*AIM OF THE TASK*: Copy each line that includes the string "orange" from the material into your answer.

*** RECORDS SUPPLIED ***

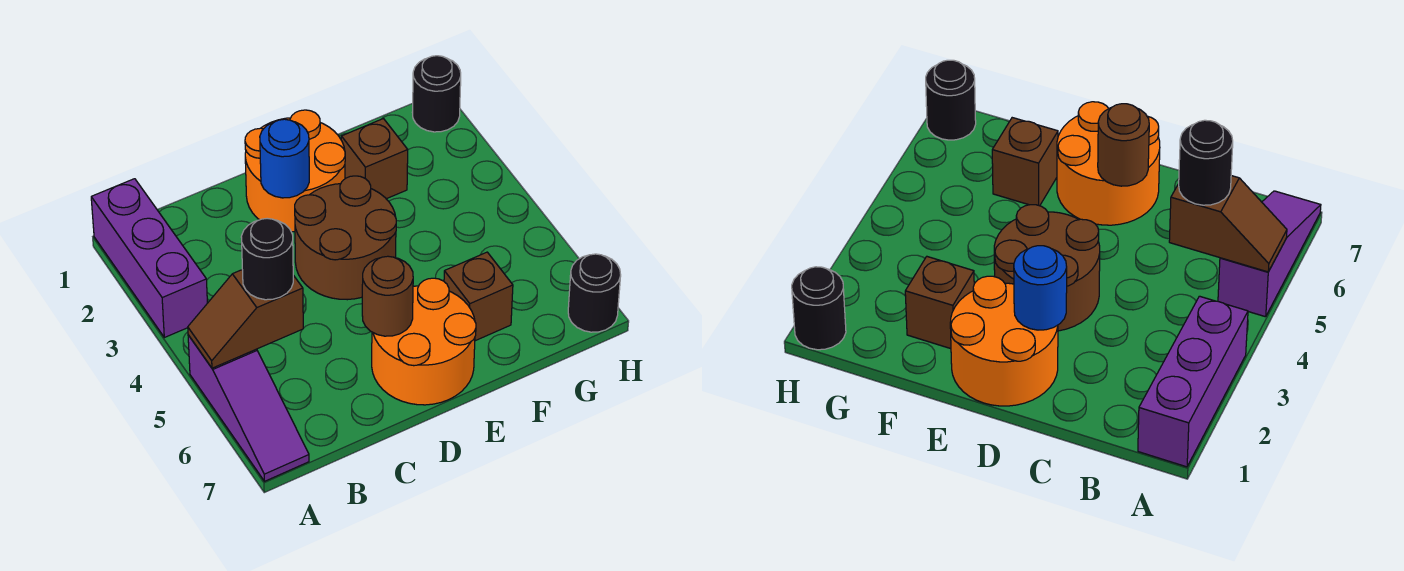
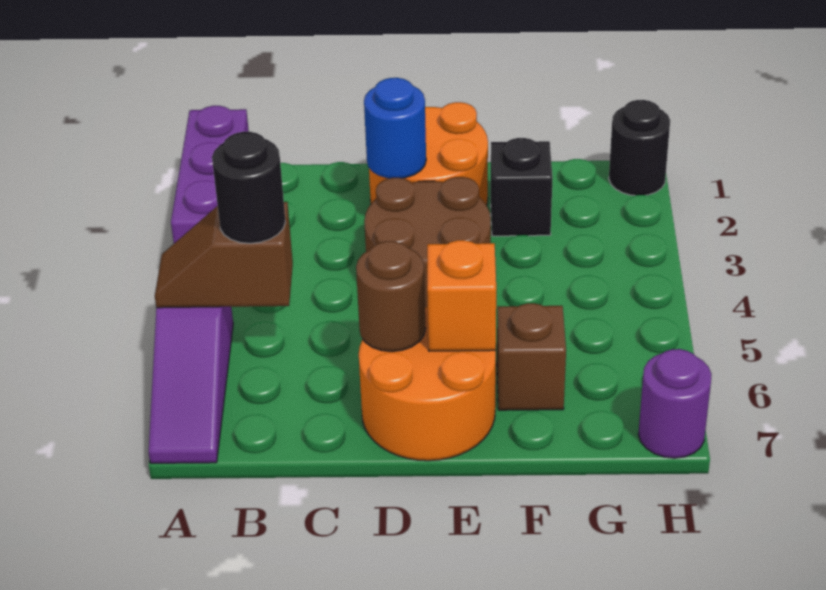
none -> orange 1x1 brick [427,240,496,351]
brown 1x1 brick [341,119,408,199] -> black 1x1 brick [491,138,553,236]
black 1x1 round brick [568,254,621,332] -> purple 1x1 round brick [638,349,712,458]

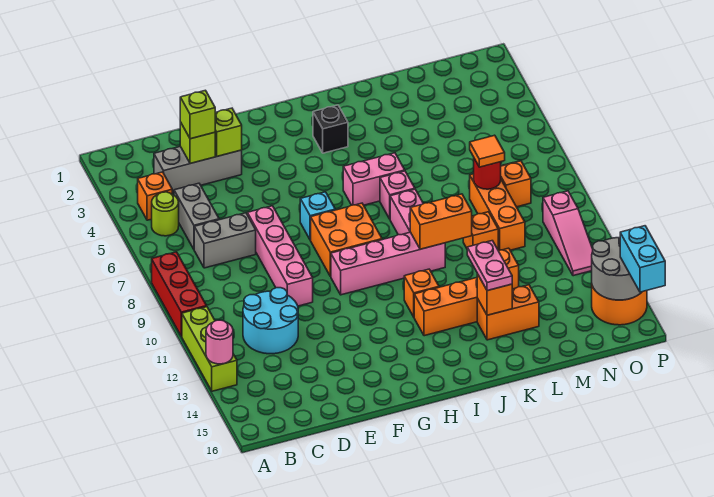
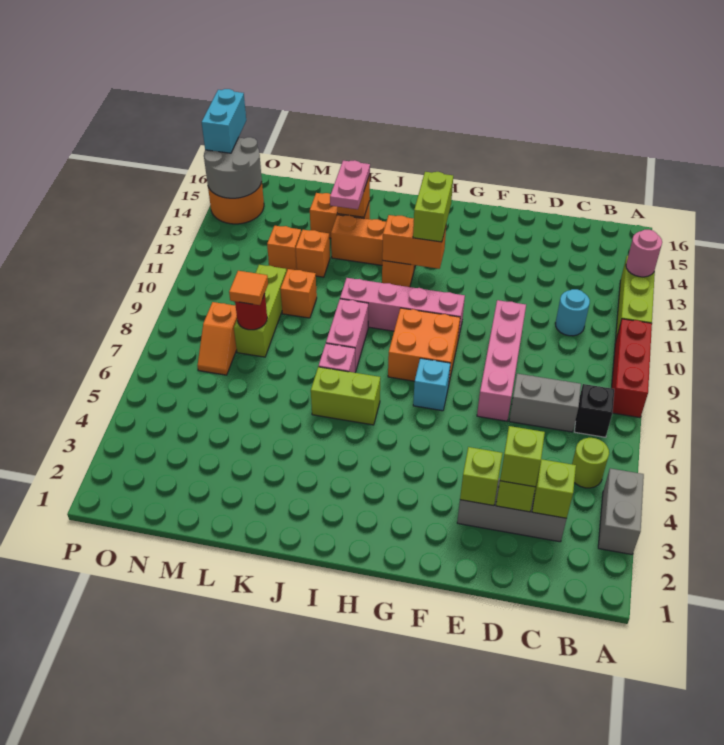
orange 1x1 brick [138,172,172,220] -> orange 1x1 brick moved to [267,226,301,270]
none -> lime 1x1 brick [532,459,576,518]
grey 1x2 brick [174,183,219,249] -> grey 1x2 brick moved to [598,468,644,554]
cyan 2x2 round brick [243,288,298,354] -> cyan 1x1 round brick [555,289,590,336]
none -> lime 1x2 brick [413,172,453,242]
black 1x1 brick [313,105,348,153] -> black 1x1 brick moved to [574,384,614,437]
pink 1x2 brick [343,153,405,205] -> lime 1x2 brick [311,367,380,425]
orange 1x2 brick [410,194,472,249] -> orange 1x2 brick moved to [382,215,446,269]
orange 1x3 brick [470,174,525,250] -> lime 1x3 brick [234,265,287,357]
pink 1x3 slope [543,191,593,276] -> none

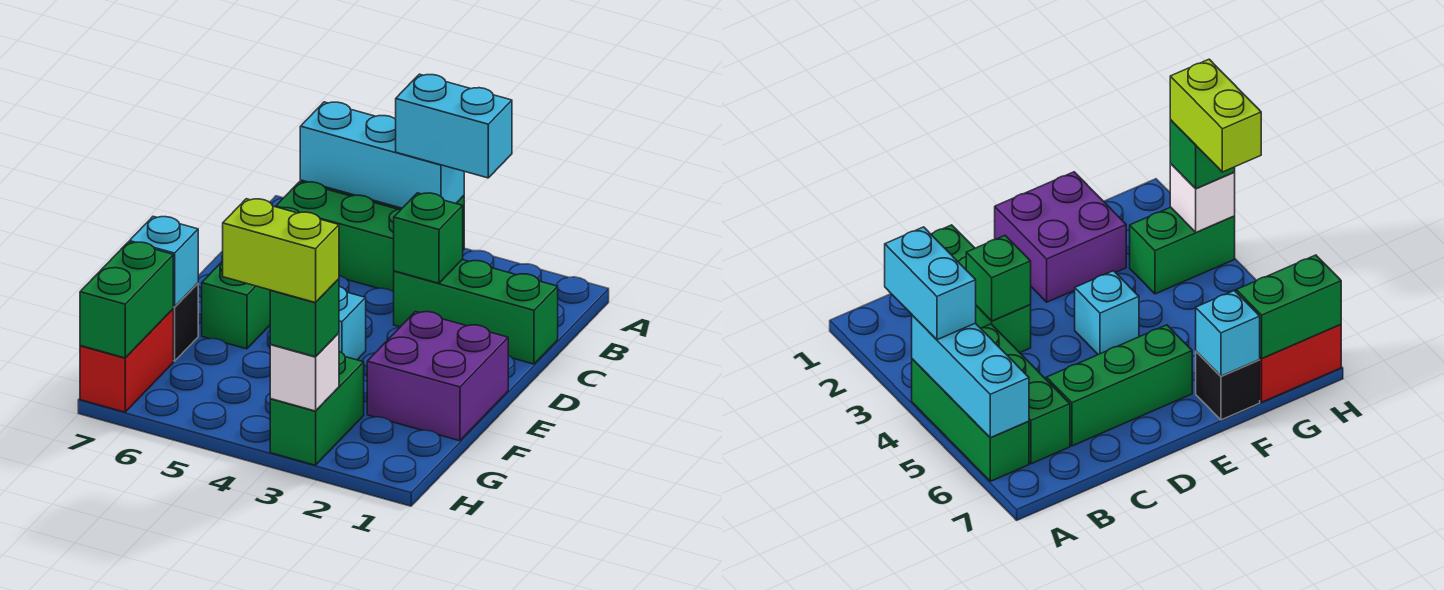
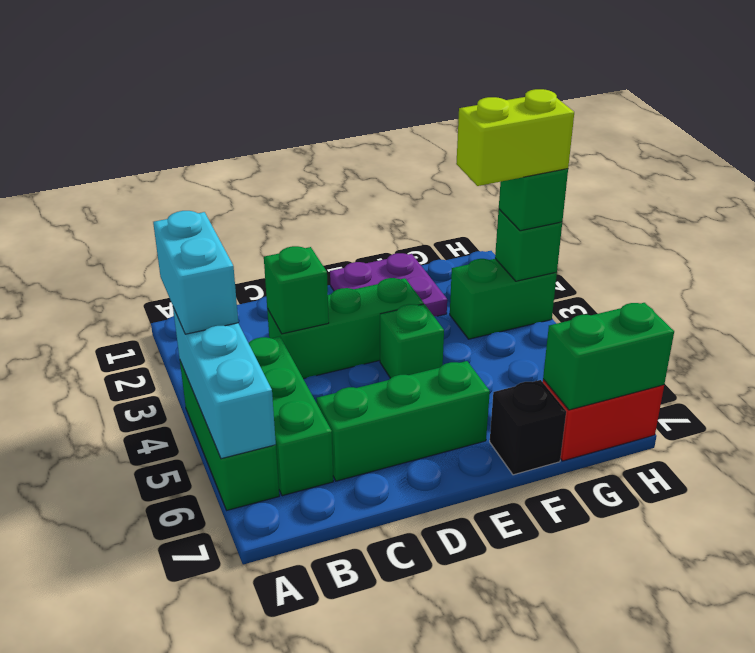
green 1x3 brick [394,260,558,364] -> green 1x3 brick turned to [267,278,424,379]
purple 2x2 brick [367,312,508,441] -> purple 2x2 plate [330,253,447,316]
cyan 1x1 brick [339,286,366,360] -> green 1x1 brick [380,304,444,378]
cyan 1x1 brick [129,217,198,307] -> none
white 1x1 brick [270,333,339,411] -> green 1x1 brick [495,209,562,281]
lime 1x2 brick [223,199,339,303] -> lime 1x2 brick turned to [456,89,574,186]

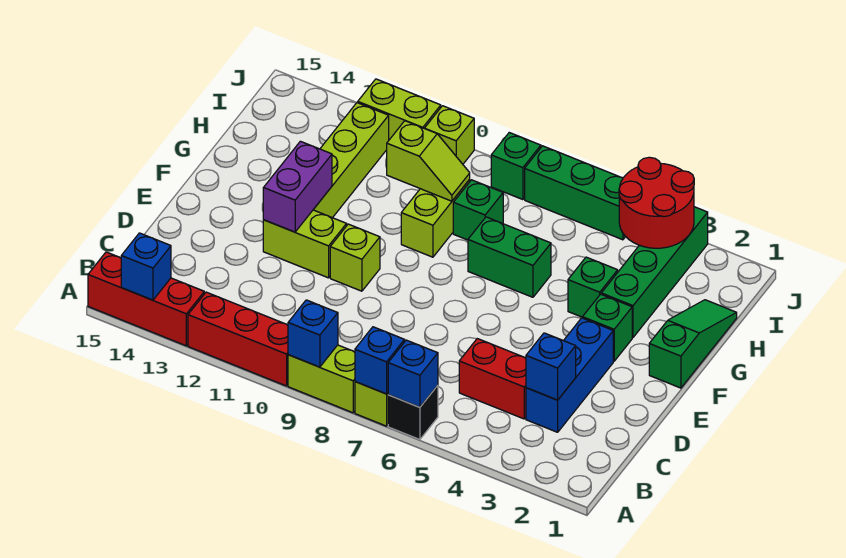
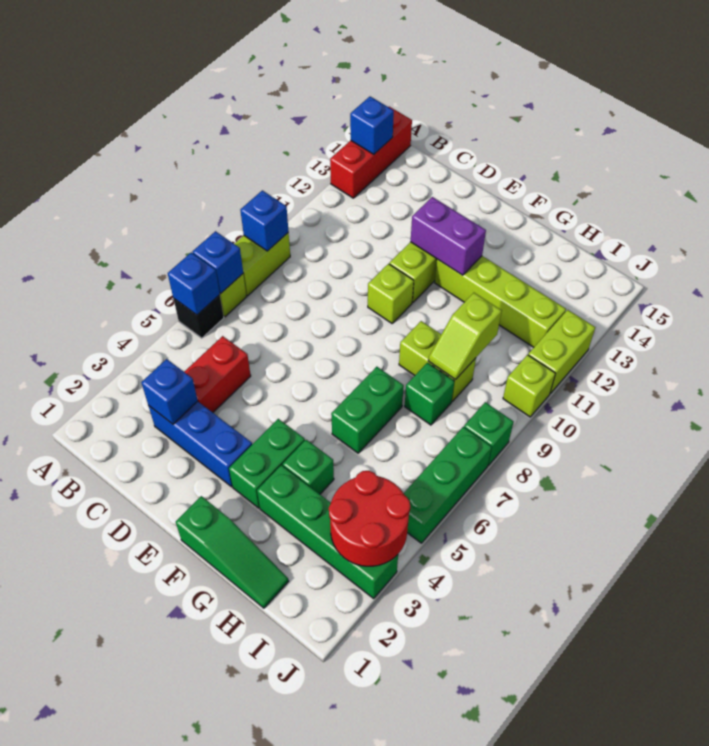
red 1x3 brick [188,292,288,386] -> none
green 1x1 brick [583,294,632,361] -> green 1x2 brick [229,419,305,508]

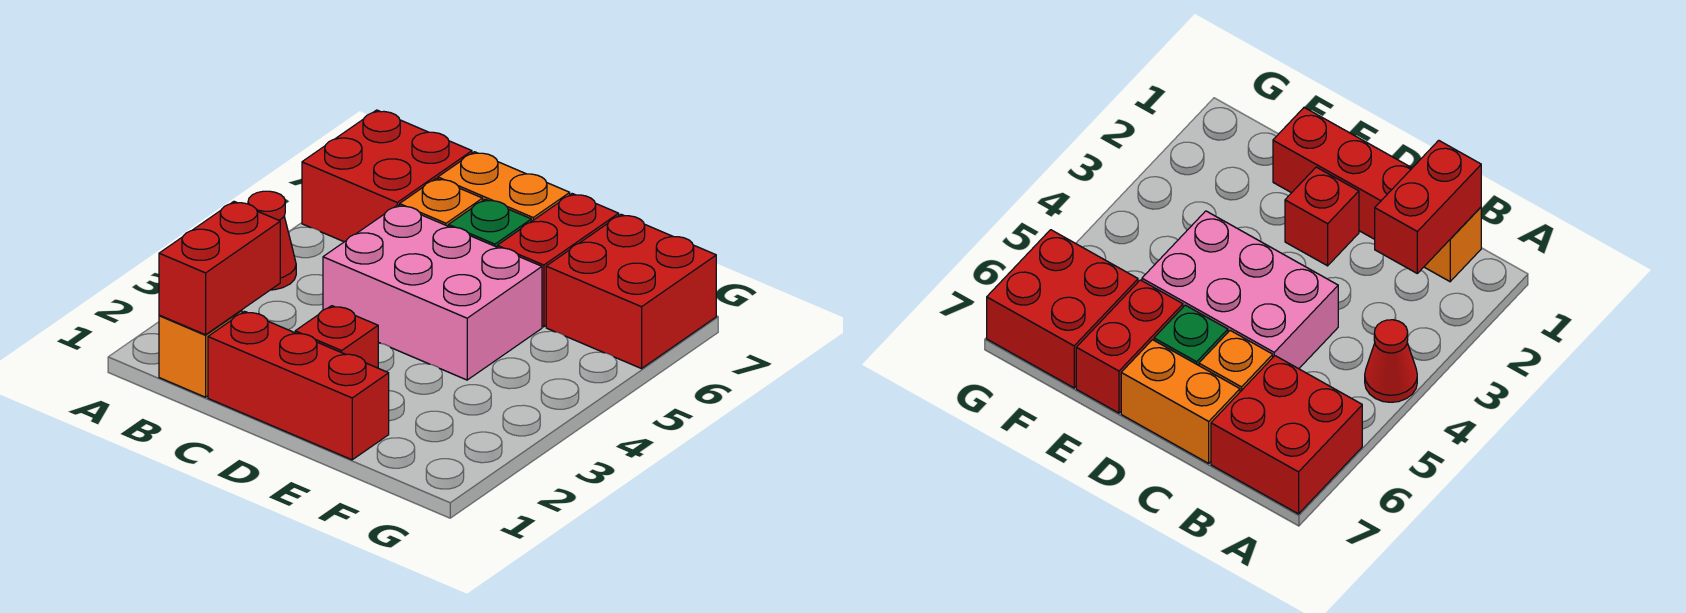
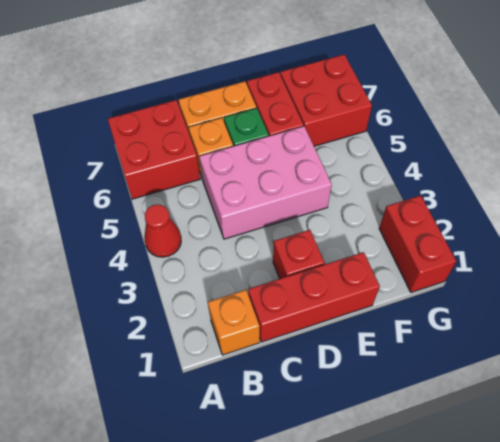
red 1x2 brick [159,202,280,335] -> red 1x2 brick moved to [379,195,456,292]

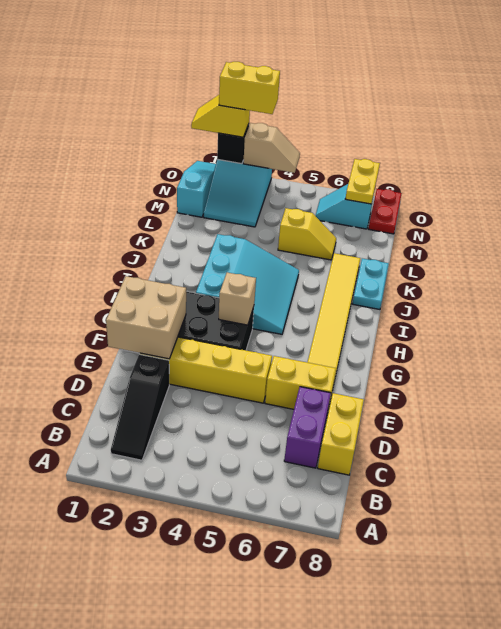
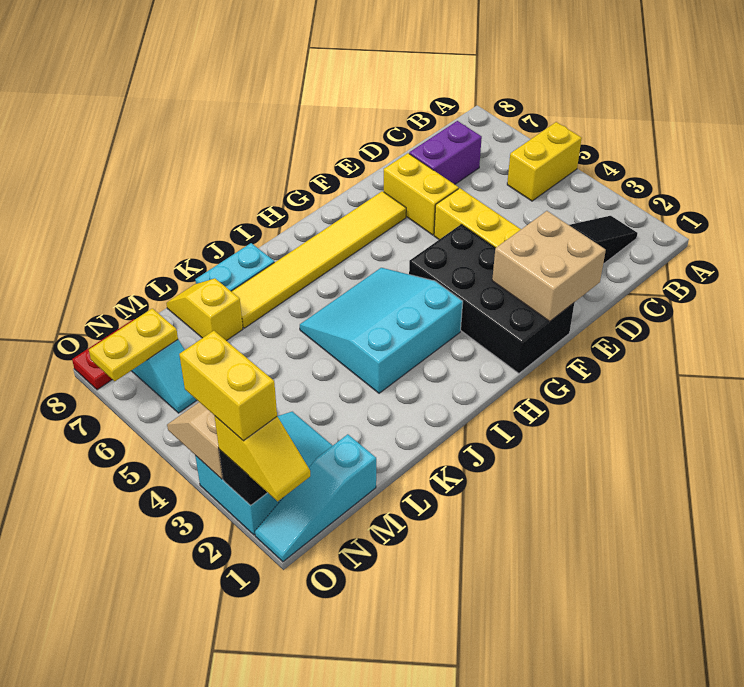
yellow 1x2 brick [318,393,364,475] -> yellow 1x2 brick moved to [507,122,582,201]
tan 1x1 brick [219,272,256,325] -> none
yellow 1x2 slope [278,208,336,260] -> yellow 1x2 slope moved to [166,279,243,341]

*** End of RECORDS SUPPLIED ***

*SOLUTION TO THIS TASK*:
none -> orange 1x1 brick [427,240,496,351]
orange 1x1 brick [138,172,172,220] -> orange 1x1 brick moved to [267,226,301,270]
orange 1x2 brick [410,194,472,249] -> orange 1x2 brick moved to [382,215,446,269]
orange 1x3 brick [470,174,525,250] -> lime 1x3 brick [234,265,287,357]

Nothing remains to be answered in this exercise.